=== Section Start ===
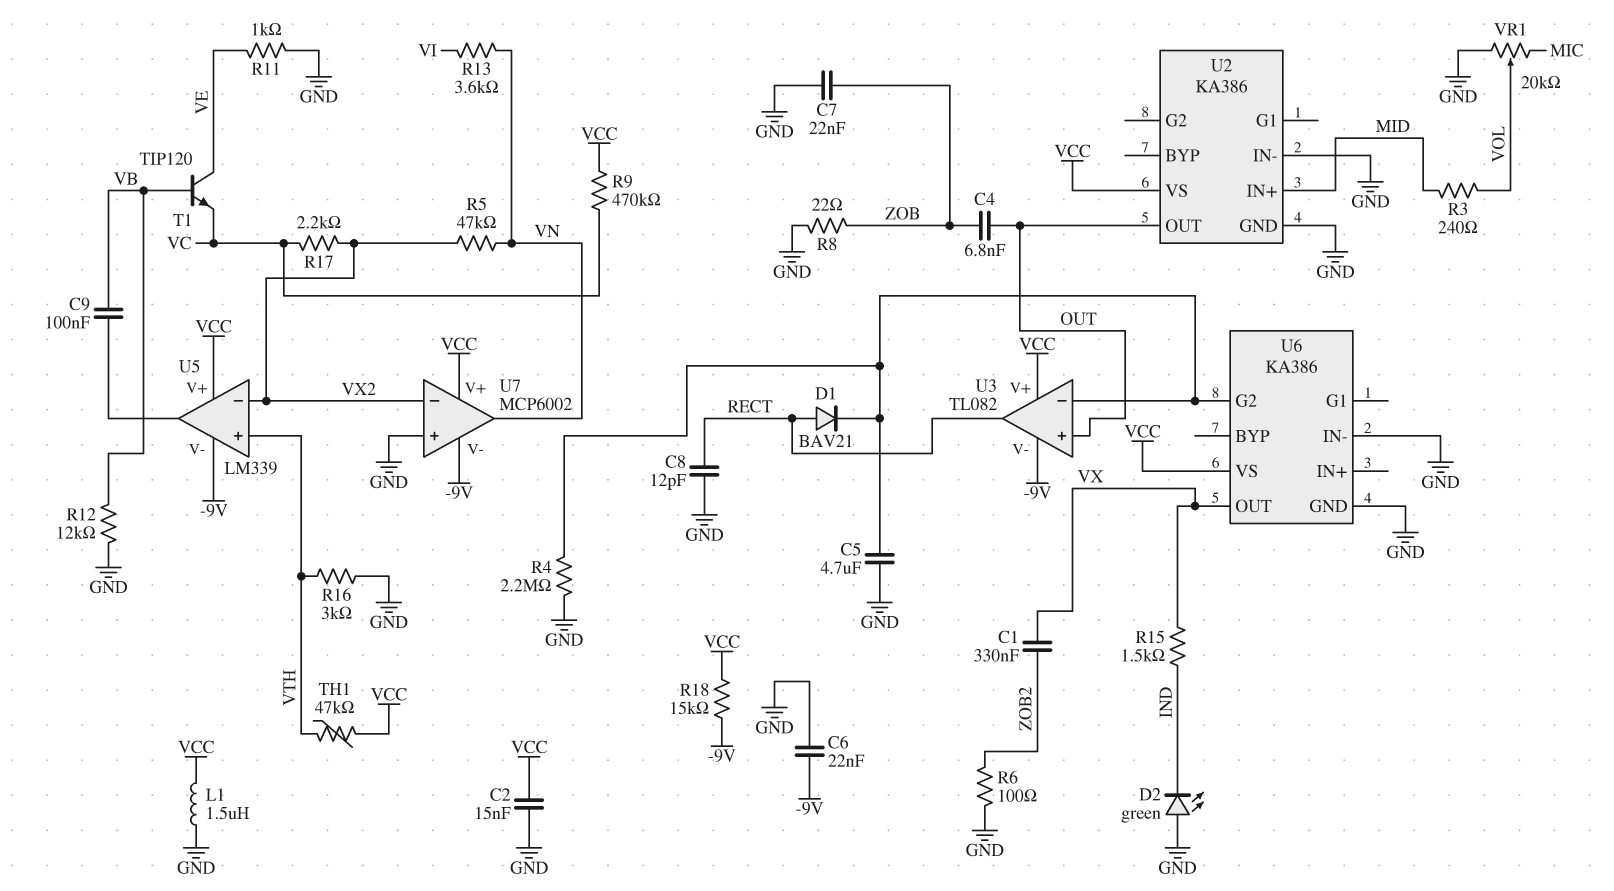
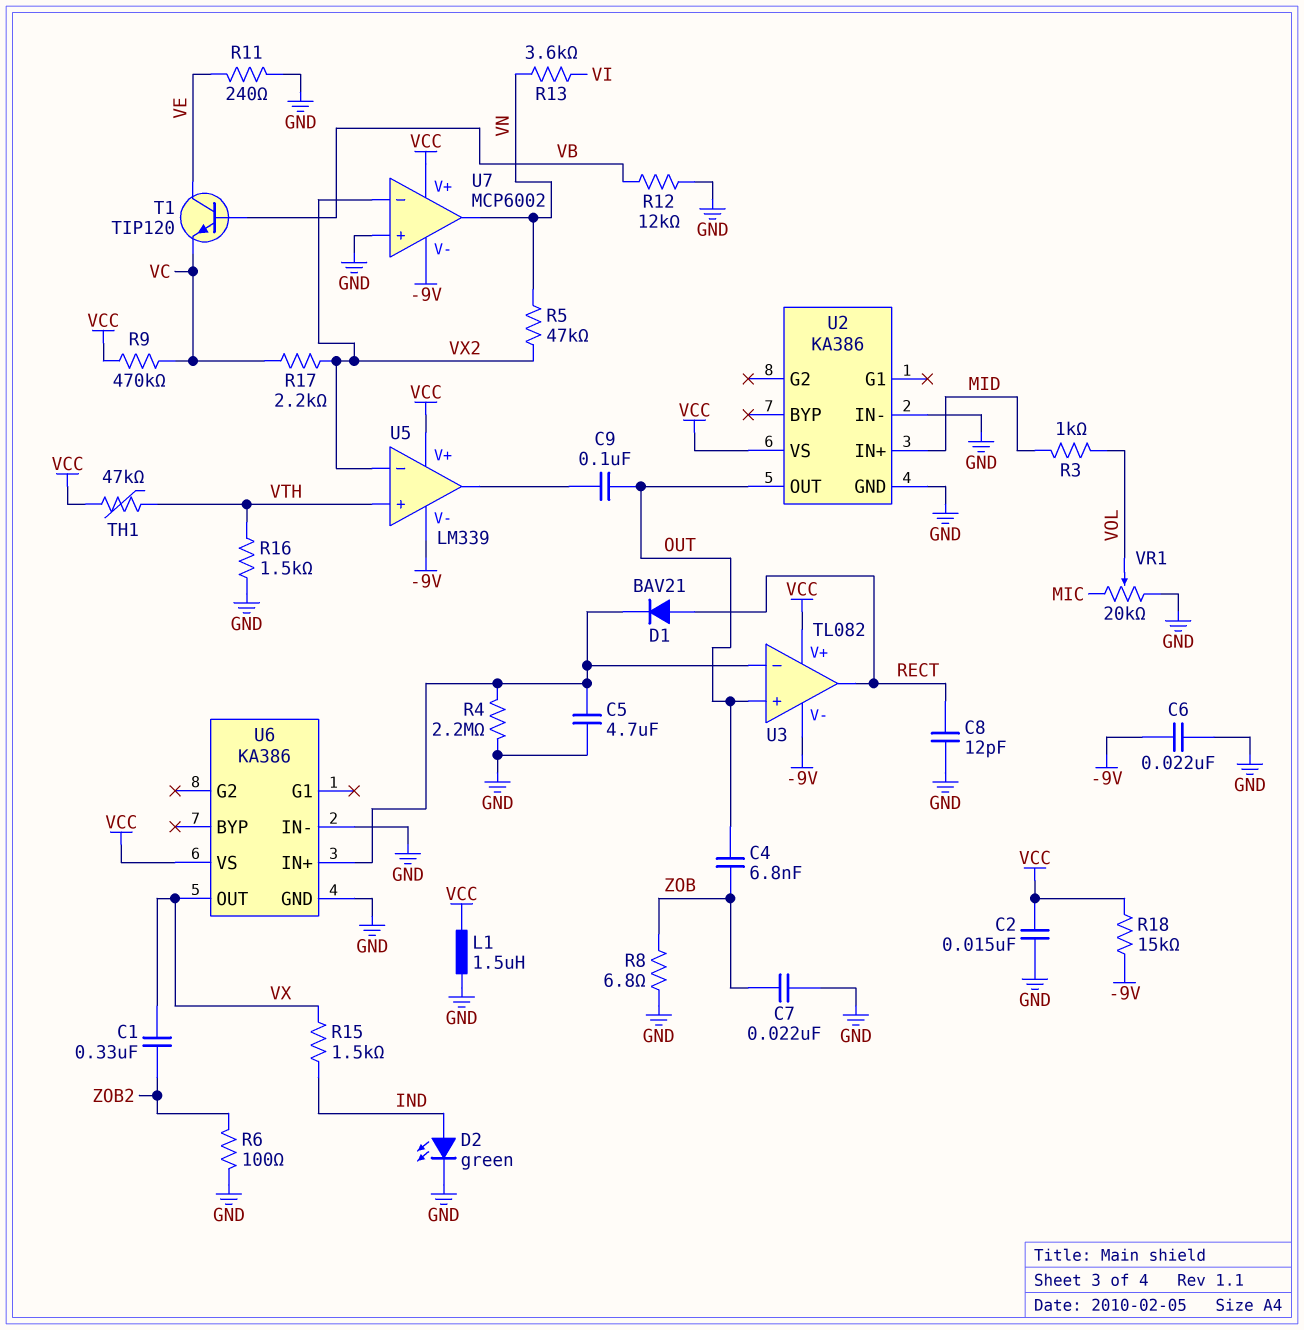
C9: 100nF (U5/out, VB) -> 100nF (OUT, U5/out)
D2: LED green (A GND, K IND) -> LED green (A IND, K GND)
R3: 240 (MID, VOL) -> 1k (MID, VOL)
R8: 22 (GND, ZOB) -> 6.8 (GND, ZOB)
R11: 1k (GND, VE) -> 240 (GND, VE)
R16: 3k (GND, VTH) -> 1.5k (GND, VTH)
U6 pin G2: U3/in- -> none
U6 pin IN+: none -> U3/in-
=== Section End ===
• _Try it_: Report back each line in the material above that contains the string "none".

• _Answer to this exercise_:
U6 pin G2: U3/in- -> none
U6 pin IN+: none -> U3/in-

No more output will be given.